• **Material provided**
--------

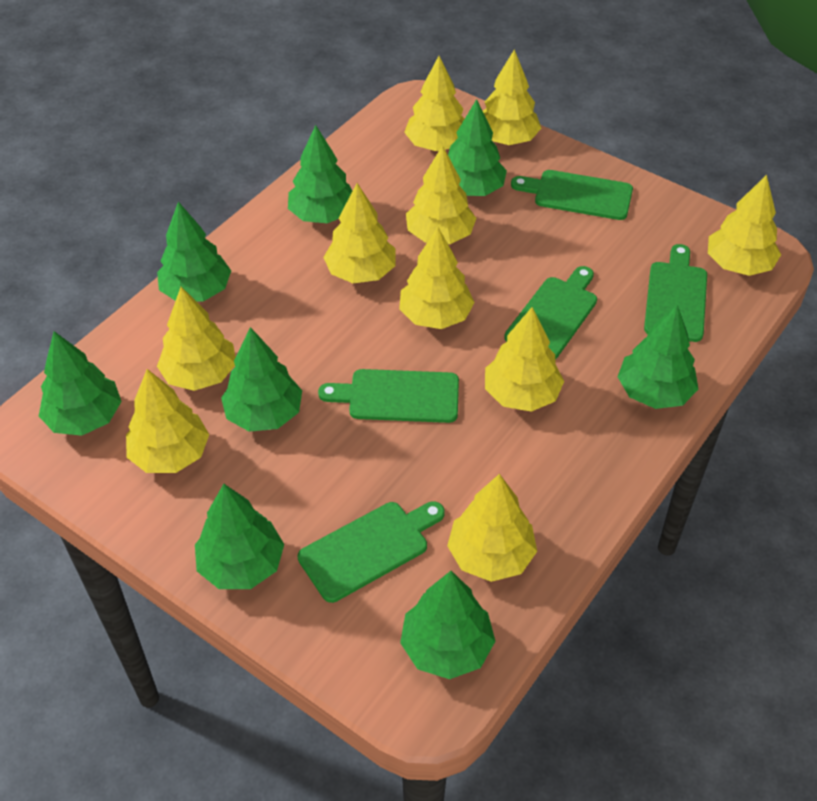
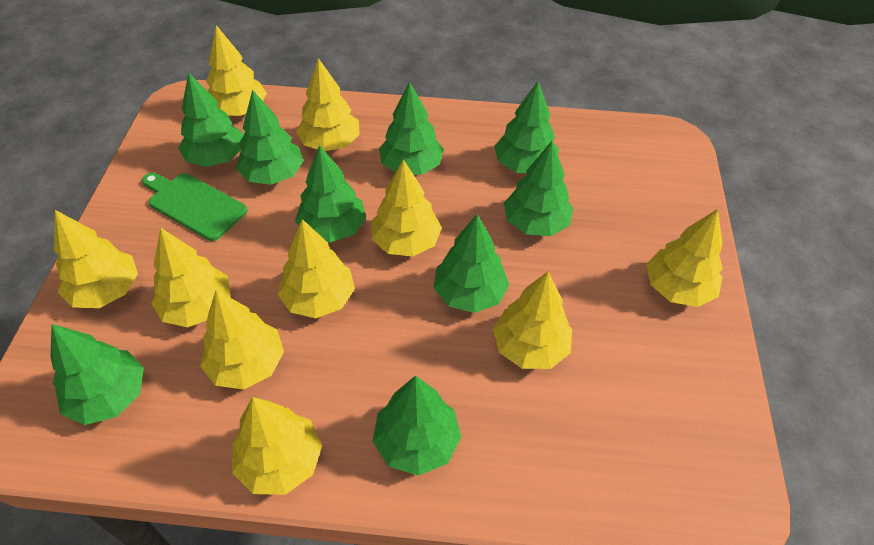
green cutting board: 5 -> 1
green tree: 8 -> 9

--------

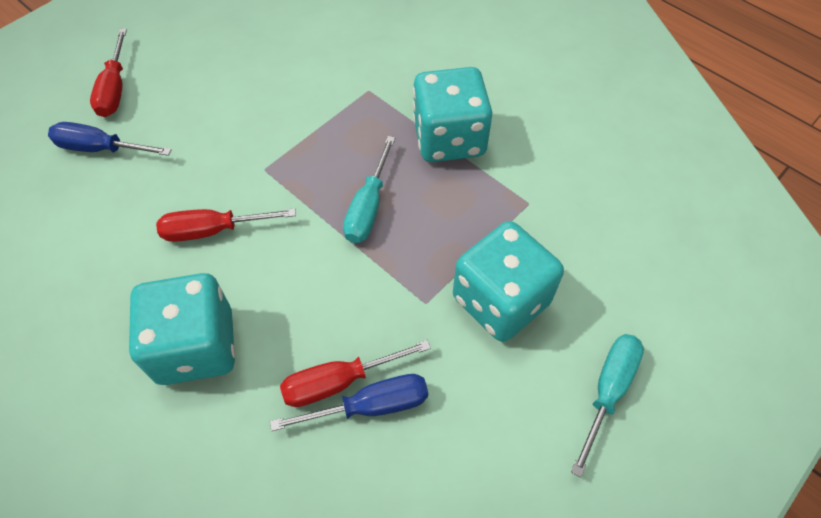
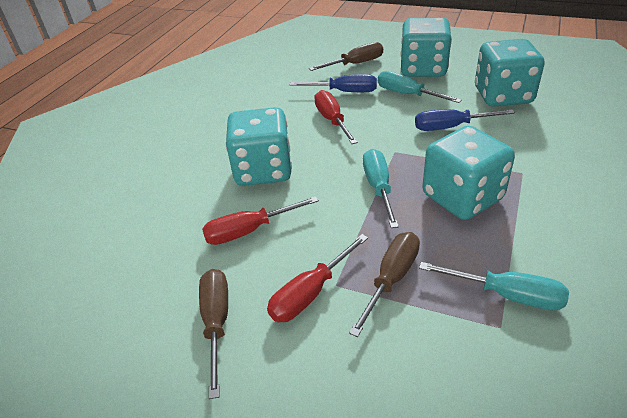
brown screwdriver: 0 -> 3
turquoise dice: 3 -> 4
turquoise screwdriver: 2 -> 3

--------

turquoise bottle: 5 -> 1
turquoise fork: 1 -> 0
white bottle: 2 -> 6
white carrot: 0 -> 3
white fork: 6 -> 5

--------

• **About this task**
How many lines of the listing above contain the string "white"? Answer with the number alone.

• **Solution for this problem**
3